-------- INPUT MATERIAL --------

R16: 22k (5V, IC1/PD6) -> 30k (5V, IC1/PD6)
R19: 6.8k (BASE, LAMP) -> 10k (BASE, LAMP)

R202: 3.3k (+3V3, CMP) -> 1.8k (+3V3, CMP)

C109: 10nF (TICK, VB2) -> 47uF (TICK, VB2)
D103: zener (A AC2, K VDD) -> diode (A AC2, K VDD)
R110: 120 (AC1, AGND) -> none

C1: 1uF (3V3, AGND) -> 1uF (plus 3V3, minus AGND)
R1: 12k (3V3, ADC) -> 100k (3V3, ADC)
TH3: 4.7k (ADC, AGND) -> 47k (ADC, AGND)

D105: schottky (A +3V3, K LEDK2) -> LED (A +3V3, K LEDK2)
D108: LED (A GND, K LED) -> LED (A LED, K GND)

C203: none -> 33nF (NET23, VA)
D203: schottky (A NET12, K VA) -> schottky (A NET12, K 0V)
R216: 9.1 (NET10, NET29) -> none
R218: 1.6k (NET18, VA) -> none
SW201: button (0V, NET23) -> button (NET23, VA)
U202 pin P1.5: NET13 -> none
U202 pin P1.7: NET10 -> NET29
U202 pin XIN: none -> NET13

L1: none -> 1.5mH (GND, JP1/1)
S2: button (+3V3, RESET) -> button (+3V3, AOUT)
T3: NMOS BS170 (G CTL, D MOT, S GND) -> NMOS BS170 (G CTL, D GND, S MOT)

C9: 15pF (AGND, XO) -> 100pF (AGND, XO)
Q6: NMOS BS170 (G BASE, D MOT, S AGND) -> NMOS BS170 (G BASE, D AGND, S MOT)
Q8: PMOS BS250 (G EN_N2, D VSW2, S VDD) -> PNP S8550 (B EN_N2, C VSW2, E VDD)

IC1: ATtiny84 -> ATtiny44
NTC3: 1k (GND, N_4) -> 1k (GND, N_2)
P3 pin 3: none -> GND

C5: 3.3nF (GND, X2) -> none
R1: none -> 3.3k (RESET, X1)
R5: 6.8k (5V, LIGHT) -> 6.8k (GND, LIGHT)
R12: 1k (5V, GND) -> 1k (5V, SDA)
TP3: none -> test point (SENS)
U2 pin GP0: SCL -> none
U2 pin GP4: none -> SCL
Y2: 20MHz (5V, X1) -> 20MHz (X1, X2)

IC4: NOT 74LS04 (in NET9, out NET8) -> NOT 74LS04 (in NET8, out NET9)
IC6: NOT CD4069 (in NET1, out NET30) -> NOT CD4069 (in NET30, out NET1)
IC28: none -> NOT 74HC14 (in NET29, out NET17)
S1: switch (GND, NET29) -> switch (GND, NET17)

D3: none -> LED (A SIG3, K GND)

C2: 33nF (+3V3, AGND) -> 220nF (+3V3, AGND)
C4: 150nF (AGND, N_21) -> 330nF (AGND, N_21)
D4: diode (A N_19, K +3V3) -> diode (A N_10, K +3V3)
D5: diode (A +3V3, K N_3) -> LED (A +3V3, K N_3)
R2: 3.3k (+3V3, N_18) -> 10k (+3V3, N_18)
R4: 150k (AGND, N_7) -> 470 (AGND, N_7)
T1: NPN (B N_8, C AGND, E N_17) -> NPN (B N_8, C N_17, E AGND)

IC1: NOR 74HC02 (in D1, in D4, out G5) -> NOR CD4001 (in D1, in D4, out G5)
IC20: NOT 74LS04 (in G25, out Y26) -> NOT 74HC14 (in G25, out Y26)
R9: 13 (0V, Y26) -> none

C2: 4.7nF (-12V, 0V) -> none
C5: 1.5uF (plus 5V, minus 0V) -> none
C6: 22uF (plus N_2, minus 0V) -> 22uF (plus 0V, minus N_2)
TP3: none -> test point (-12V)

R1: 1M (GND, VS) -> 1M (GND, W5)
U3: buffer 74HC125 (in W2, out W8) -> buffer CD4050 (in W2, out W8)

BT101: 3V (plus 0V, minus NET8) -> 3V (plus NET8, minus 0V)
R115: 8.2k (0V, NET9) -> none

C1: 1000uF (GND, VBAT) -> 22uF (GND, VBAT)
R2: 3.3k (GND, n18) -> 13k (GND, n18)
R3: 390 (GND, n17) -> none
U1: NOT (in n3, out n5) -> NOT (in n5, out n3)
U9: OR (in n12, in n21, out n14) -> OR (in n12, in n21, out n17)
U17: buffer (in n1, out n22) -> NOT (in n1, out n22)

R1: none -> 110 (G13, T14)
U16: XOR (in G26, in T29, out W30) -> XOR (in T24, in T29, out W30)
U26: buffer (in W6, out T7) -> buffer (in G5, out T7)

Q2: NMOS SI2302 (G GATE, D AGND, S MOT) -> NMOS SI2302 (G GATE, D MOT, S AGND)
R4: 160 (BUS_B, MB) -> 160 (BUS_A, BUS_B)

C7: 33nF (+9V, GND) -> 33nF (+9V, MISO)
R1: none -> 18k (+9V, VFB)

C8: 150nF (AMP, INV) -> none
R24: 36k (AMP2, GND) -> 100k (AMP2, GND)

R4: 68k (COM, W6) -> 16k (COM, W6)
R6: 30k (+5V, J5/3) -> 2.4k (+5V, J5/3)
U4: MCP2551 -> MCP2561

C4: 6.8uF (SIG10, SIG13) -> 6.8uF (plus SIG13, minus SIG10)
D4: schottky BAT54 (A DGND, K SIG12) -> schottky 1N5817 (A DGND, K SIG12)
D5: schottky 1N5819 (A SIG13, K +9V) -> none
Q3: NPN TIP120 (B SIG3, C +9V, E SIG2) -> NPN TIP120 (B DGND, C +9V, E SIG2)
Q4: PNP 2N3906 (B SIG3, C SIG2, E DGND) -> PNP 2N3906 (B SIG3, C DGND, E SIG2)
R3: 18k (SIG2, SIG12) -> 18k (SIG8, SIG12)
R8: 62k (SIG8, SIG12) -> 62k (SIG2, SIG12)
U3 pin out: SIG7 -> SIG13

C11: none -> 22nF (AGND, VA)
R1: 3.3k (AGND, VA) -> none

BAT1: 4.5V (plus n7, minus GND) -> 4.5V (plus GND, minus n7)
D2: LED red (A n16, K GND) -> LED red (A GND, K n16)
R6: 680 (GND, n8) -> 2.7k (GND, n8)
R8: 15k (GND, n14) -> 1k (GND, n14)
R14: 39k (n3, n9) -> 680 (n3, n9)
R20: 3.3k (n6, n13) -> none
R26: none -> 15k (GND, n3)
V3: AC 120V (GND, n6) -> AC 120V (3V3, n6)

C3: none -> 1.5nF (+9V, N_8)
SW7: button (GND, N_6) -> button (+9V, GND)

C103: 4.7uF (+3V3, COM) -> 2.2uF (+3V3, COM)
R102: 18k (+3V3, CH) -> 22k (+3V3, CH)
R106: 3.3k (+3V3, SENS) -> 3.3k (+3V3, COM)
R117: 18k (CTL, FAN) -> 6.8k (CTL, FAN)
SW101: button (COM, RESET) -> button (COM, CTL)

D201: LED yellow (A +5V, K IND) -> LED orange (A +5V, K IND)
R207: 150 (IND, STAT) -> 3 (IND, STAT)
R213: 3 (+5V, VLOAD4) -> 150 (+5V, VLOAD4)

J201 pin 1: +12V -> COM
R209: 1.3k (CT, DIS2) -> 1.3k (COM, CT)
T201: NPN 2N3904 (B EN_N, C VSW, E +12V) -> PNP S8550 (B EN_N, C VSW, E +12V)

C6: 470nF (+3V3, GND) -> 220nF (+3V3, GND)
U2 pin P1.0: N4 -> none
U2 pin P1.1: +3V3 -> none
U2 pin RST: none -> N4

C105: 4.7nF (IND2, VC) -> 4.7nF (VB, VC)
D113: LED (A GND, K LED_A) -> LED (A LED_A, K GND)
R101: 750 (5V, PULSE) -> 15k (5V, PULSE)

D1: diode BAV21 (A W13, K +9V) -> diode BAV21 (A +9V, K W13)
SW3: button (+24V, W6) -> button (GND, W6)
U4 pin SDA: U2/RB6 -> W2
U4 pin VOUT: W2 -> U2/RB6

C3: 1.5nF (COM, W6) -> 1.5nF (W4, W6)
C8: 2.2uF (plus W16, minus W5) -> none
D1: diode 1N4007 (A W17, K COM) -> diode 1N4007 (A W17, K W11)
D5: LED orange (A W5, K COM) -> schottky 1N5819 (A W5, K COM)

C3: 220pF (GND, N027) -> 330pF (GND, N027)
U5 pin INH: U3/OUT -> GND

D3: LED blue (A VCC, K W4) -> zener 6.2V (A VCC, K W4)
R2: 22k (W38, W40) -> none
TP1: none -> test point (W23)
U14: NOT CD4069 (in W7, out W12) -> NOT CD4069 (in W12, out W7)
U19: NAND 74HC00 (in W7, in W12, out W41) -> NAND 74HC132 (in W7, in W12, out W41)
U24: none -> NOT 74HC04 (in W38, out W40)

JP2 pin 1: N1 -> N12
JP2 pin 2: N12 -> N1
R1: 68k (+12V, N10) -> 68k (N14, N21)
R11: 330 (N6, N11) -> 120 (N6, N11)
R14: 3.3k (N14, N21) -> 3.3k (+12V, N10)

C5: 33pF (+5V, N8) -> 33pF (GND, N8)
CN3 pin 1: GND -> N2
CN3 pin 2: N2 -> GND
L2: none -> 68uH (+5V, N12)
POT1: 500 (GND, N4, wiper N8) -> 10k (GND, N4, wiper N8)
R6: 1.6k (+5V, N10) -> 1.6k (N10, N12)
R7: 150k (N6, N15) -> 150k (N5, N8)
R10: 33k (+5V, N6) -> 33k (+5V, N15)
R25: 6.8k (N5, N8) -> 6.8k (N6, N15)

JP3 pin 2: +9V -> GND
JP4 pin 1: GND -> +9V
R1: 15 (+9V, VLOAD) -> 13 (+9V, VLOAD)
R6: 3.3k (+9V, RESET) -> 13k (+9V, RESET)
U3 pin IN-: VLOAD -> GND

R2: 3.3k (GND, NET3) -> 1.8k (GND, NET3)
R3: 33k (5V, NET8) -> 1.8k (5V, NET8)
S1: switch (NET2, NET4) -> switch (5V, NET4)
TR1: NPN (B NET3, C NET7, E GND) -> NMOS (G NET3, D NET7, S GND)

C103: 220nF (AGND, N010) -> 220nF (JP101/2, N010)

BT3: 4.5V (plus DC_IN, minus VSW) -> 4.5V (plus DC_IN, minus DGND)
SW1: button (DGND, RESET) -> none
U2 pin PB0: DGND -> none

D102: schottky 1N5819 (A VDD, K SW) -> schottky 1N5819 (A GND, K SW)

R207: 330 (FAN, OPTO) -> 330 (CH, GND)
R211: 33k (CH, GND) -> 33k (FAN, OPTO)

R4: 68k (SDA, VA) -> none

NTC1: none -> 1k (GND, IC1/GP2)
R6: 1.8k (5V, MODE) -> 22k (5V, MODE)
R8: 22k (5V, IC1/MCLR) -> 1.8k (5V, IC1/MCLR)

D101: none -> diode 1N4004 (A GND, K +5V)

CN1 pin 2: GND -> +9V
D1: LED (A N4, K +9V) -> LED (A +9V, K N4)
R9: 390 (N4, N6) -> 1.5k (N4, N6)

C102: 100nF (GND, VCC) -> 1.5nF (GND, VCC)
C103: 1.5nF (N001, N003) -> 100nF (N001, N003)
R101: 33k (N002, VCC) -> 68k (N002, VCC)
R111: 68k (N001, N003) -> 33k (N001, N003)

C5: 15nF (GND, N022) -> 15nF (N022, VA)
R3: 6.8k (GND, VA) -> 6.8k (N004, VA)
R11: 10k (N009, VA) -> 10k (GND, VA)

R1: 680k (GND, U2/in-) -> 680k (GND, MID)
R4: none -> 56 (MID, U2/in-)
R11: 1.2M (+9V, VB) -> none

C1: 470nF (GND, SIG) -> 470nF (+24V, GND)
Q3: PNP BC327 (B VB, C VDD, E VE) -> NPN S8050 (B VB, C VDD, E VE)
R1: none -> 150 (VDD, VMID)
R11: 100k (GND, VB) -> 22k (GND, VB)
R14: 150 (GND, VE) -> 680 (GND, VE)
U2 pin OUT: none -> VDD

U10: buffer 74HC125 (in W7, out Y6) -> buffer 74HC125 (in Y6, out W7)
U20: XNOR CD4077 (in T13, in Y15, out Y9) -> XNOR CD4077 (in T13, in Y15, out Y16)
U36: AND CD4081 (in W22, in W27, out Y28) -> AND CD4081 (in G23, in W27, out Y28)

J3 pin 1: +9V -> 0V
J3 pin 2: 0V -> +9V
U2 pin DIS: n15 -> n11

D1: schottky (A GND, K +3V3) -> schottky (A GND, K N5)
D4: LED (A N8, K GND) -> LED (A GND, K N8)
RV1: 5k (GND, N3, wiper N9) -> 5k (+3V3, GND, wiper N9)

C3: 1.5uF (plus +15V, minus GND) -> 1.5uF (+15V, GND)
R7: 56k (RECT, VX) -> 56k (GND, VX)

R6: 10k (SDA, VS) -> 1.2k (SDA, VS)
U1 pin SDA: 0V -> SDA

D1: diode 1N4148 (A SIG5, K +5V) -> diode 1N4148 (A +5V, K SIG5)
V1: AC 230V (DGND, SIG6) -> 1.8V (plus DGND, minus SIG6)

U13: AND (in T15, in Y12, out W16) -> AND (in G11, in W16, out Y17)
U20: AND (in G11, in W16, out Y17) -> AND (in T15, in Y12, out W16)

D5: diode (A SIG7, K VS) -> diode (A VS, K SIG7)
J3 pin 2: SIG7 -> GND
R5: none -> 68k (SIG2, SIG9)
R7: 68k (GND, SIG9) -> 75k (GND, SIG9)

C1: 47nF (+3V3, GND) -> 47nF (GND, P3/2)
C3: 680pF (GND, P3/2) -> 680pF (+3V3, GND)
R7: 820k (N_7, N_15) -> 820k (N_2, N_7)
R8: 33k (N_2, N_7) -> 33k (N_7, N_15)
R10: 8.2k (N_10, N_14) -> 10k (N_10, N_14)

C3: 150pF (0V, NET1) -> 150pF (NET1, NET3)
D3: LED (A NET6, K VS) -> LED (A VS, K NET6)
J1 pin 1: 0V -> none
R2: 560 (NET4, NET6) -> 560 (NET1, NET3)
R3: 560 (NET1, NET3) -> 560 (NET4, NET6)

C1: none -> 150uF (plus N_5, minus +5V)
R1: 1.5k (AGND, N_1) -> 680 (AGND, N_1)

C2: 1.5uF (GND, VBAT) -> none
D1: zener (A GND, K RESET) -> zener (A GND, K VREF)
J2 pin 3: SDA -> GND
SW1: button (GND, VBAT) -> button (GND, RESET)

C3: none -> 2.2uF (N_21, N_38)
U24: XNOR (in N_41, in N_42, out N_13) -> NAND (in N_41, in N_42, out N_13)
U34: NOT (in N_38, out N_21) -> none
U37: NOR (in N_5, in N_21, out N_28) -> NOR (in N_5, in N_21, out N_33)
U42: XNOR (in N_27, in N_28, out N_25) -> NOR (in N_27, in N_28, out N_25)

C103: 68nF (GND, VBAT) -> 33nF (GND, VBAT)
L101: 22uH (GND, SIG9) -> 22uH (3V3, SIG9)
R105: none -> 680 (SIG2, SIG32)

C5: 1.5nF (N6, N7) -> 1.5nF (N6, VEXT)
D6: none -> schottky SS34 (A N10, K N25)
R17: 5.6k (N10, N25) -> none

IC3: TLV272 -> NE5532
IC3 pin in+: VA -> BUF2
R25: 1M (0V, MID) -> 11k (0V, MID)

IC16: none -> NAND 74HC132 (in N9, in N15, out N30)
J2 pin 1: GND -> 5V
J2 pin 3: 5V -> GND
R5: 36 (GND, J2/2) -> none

--------

__TASK DETAILS__:
Look through the records and copy every line that has the word "orange".

__ANSWER BOX__:
D201: LED yellow (A +5V, K IND) -> LED orange (A +5V, K IND)
D5: LED orange (A W5, K COM) -> schottky 1N5819 (A W5, K COM)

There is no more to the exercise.